### SUPPLIED MATERIAL

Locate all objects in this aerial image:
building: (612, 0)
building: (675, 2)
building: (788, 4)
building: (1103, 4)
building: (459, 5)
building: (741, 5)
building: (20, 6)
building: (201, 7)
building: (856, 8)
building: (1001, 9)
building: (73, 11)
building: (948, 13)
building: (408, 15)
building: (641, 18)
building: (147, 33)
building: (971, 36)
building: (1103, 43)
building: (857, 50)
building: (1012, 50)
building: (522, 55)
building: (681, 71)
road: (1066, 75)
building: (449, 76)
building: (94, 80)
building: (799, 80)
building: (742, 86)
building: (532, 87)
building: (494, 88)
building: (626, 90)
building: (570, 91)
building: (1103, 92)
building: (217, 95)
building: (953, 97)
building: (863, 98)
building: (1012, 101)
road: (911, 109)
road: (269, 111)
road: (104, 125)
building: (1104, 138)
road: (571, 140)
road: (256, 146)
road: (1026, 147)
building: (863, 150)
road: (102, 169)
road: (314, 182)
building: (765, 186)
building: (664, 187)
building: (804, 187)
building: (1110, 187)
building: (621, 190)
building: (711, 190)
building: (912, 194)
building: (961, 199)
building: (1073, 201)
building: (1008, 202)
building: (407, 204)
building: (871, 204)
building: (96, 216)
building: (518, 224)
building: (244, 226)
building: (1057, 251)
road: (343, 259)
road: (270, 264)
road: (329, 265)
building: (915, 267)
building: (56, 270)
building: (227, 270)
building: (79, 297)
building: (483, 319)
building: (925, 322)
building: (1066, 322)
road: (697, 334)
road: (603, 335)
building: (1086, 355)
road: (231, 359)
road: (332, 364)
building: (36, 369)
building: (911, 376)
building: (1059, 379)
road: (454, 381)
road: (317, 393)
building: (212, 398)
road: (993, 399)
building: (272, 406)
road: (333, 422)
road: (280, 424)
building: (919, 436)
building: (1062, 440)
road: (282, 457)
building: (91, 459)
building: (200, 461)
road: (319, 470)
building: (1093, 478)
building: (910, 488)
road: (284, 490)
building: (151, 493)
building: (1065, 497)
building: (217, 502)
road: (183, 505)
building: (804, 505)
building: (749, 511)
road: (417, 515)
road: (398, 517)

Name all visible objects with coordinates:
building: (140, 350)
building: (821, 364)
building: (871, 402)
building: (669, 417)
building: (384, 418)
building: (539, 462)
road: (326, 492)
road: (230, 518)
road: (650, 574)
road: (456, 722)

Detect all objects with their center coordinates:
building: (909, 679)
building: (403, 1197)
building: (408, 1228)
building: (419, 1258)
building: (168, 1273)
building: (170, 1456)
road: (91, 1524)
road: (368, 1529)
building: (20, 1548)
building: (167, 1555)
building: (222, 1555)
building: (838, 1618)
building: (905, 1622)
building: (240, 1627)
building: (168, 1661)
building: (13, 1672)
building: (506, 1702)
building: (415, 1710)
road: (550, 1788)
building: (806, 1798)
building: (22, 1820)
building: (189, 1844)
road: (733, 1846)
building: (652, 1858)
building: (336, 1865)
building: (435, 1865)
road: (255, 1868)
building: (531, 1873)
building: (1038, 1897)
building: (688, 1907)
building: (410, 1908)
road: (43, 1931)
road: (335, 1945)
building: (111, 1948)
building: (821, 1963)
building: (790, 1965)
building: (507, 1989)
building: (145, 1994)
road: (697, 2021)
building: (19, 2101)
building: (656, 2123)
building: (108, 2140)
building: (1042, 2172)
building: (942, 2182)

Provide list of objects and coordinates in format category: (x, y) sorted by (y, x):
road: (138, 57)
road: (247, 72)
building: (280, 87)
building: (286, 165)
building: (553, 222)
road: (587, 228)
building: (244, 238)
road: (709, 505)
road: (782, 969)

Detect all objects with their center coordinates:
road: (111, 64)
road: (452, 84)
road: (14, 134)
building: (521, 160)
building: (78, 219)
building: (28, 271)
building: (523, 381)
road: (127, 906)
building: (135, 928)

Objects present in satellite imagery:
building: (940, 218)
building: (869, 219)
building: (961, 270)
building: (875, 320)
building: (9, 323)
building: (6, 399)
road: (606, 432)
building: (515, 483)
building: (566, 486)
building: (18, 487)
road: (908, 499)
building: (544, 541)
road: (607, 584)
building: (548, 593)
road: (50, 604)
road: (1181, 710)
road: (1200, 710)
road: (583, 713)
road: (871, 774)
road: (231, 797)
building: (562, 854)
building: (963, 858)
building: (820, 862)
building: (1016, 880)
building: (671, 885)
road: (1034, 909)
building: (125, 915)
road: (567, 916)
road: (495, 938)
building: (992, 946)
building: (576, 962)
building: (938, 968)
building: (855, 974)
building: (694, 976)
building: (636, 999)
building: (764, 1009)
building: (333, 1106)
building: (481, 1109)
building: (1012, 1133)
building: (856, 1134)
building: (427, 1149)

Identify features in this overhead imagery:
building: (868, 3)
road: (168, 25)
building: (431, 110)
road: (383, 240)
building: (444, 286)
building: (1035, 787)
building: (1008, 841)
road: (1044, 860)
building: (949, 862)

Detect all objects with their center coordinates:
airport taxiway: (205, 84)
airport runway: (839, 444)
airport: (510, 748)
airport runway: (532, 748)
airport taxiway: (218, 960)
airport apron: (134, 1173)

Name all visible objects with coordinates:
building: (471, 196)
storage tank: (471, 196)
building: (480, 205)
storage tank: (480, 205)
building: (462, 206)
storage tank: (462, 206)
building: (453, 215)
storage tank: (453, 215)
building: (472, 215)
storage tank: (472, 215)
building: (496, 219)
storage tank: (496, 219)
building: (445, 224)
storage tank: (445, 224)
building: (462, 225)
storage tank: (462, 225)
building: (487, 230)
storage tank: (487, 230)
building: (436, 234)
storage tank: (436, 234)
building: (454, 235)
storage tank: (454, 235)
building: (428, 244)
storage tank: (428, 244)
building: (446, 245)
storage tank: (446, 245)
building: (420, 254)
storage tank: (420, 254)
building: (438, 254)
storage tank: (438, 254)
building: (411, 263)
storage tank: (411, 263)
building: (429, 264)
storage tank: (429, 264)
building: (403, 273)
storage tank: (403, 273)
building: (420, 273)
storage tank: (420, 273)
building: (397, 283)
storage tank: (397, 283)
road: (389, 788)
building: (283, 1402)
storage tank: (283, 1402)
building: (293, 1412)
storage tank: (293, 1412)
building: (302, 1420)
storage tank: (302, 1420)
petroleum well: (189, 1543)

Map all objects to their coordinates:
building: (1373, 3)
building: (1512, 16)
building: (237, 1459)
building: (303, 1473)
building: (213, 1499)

######

◆ WHAT NEEDS TO BE DONE
Extract each line from the listing that holds the word "runway".

◆ SOLUTION TO THIS EXERCISE
airport runway: (839, 444)
airport runway: (532, 748)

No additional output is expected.